WHAT IS BEING ASKED:
Please retype all the records below exactly as they read.

INFORMATION SHOWN:
- - - - - - -
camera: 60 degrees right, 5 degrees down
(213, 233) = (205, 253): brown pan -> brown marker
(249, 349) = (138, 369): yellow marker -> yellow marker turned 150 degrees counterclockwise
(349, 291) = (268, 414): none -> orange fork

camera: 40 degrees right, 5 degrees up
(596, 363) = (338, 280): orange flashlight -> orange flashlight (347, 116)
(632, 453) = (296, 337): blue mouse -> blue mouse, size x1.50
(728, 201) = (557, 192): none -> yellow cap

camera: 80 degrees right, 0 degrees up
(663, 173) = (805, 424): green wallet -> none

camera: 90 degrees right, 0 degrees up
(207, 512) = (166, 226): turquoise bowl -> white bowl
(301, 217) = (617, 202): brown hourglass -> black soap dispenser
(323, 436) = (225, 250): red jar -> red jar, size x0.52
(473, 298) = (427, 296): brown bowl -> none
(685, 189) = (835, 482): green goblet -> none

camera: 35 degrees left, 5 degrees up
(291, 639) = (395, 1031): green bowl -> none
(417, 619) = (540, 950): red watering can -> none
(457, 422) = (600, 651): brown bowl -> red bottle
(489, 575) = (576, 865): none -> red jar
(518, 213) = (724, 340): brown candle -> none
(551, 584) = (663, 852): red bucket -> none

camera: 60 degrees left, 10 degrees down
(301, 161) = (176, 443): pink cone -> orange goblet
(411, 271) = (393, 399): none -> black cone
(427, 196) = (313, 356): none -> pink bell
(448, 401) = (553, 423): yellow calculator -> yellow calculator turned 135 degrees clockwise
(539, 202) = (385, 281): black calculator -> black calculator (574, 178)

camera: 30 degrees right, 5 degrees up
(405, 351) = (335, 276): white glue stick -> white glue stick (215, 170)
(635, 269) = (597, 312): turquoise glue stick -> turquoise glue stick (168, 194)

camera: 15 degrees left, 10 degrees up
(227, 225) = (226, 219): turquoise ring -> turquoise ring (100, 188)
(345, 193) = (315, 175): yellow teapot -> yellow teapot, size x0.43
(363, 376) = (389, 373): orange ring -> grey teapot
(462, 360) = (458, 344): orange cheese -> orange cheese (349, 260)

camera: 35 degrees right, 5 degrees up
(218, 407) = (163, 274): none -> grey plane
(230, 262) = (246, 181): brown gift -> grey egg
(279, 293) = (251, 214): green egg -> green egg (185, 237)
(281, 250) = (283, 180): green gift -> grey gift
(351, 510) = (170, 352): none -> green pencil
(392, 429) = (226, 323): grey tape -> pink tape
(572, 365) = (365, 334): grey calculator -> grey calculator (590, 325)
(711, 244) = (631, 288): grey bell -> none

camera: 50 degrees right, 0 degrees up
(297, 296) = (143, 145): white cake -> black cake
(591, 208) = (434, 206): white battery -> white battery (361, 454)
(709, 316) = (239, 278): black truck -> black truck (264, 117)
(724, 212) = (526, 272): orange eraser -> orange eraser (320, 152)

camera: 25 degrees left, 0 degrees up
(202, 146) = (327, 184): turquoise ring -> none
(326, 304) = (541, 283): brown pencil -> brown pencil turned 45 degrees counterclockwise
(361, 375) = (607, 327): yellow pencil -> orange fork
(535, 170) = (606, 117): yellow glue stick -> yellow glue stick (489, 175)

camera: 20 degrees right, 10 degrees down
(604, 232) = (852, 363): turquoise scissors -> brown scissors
- - - - - - -
SOLUTION:
camera: 60 degrees right, 5 degrees down
(213, 233) = (205, 253): brown pan -> brown marker
(249, 349) = (138, 369): yellow marker -> yellow marker turned 150 degrees counterclockwise
(349, 291) = (268, 414): none -> orange fork

camera: 40 degrees right, 5 degrees up
(596, 363) = (338, 280): orange flashlight -> orange flashlight (347, 116)
(632, 453) = (296, 337): blue mouse -> blue mouse, size x1.50
(728, 201) = (557, 192): none -> yellow cap

camera: 80 degrees right, 0 degrees up
(663, 173) = (805, 424): green wallet -> none

camera: 90 degrees right, 0 degrees up
(207, 512) = (166, 226): turquoise bowl -> white bowl
(301, 217) = (617, 202): brown hourglass -> black soap dispenser
(323, 436) = (225, 250): red jar -> red jar, size x0.52
(473, 298) = (427, 296): brown bowl -> none
(685, 189) = (835, 482): green goblet -> none

camera: 35 degrees left, 5 degrees up
(291, 639) = (395, 1031): green bowl -> none
(417, 619) = (540, 950): red watering can -> none
(457, 422) = (600, 651): brown bowl -> red bottle
(489, 575) = (576, 865): none -> red jar
(518, 213) = (724, 340): brown candle -> none
(551, 584) = (663, 852): red bucket -> none

camera: 60 degrees left, 10 degrees down
(301, 161) = (176, 443): pink cone -> orange goblet
(411, 271) = (393, 399): none -> black cone
(427, 196) = (313, 356): none -> pink bell
(448, 401) = (553, 423): yellow calculator -> yellow calculator turned 135 degrees clockwise
(539, 202) = (385, 281): black calculator -> black calculator (574, 178)

camera: 30 degrees right, 5 degrees up
(405, 351) = (335, 276): white glue stick -> white glue stick (215, 170)
(635, 269) = (597, 312): turquoise glue stick -> turquoise glue stick (168, 194)

camera: 15 degrees left, 10 degrees up
(227, 225) = (226, 219): turquoise ring -> turquoise ring (100, 188)
(345, 193) = (315, 175): yellow teapot -> yellow teapot, size x0.43
(363, 376) = (389, 373): orange ring -> grey teapot
(462, 360) = (458, 344): orange cheese -> orange cheese (349, 260)

camera: 35 degrees right, 5 degrees up
(218, 407) = (163, 274): none -> grey plane
(230, 262) = (246, 181): brown gift -> grey egg
(279, 293) = (251, 214): green egg -> green egg (185, 237)
(281, 250) = (283, 180): green gift -> grey gift
(351, 510) = (170, 352): none -> green pencil
(392, 429) = (226, 323): grey tape -> pink tape
(572, 365) = (365, 334): grey calculator -> grey calculator (590, 325)
(711, 244) = (631, 288): grey bell -> none

camera: 50 degrees right, 0 degrees up
(297, 296) = (143, 145): white cake -> black cake
(591, 208) = (434, 206): white battery -> white battery (361, 454)
(709, 316) = (239, 278): black truck -> black truck (264, 117)
(724, 212) = (526, 272): orange eraser -> orange eraser (320, 152)

camera: 25 degrees left, 0 degrees up
(202, 146) = (327, 184): turquoise ring -> none
(326, 304) = (541, 283): brown pencil -> brown pencil turned 45 degrees counterclockwise
(361, 375) = (607, 327): yellow pencil -> orange fork
(535, 170) = (606, 117): yellow glue stick -> yellow glue stick (489, 175)

camera: 20 degrees right, 10 degrees down
(604, 232) = (852, 363): turquoise scissors -> brown scissors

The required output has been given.